§ **PROBLEM REQUIREMENTS**: Copy each line of the entries beneath that contains the word "degrees".

§ **Image change detection data**:
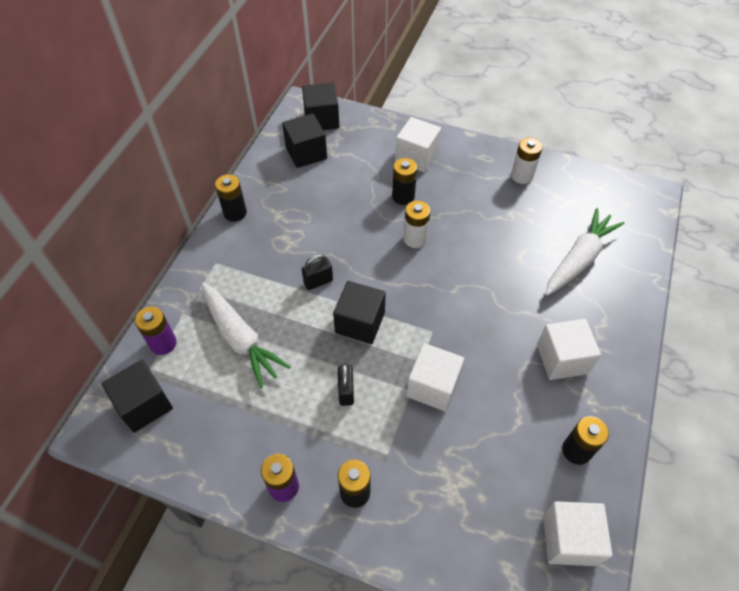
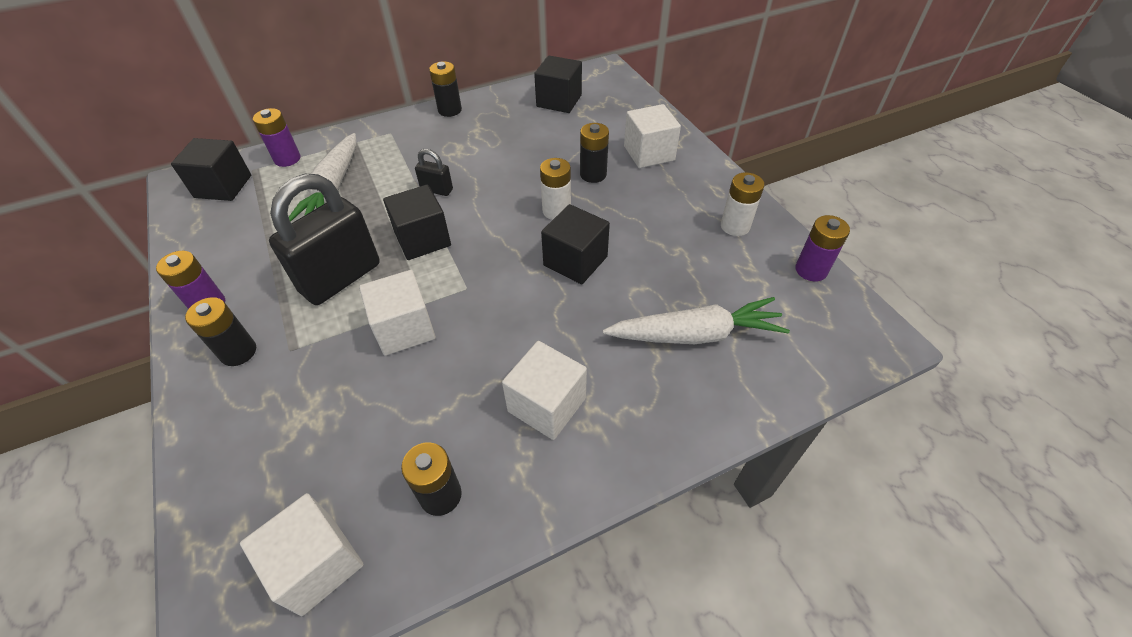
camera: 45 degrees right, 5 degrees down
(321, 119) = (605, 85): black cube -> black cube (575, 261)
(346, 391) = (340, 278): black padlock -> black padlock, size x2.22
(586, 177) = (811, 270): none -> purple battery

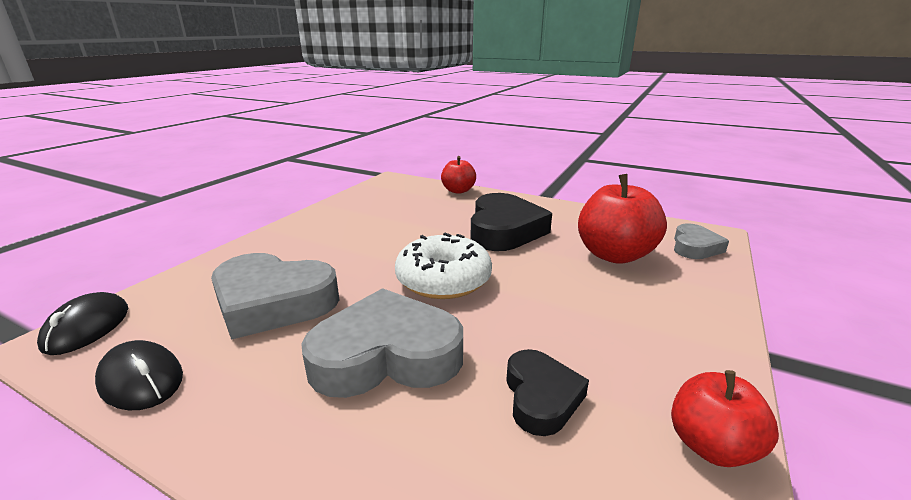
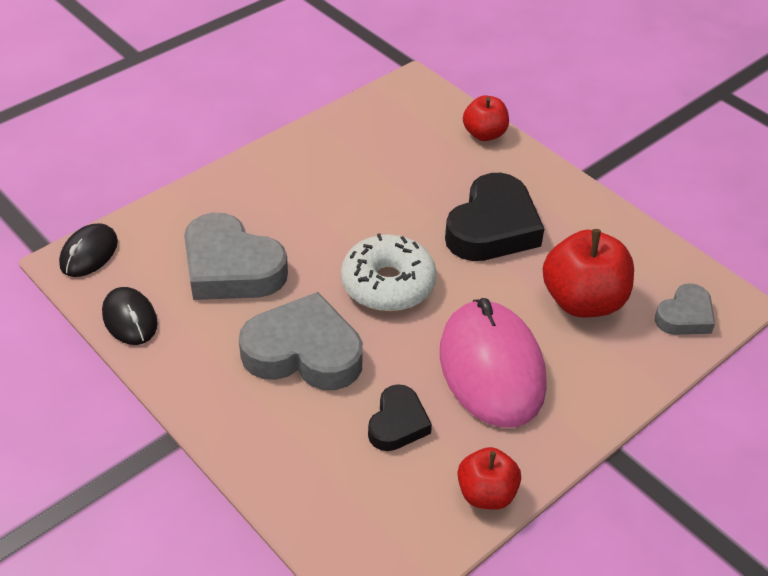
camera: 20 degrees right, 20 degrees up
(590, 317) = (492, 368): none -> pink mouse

§ **TASK OUTPUT**:
camera: 45 degrees right, 5 degrees down
camera: 20 degrees right, 20 degrees up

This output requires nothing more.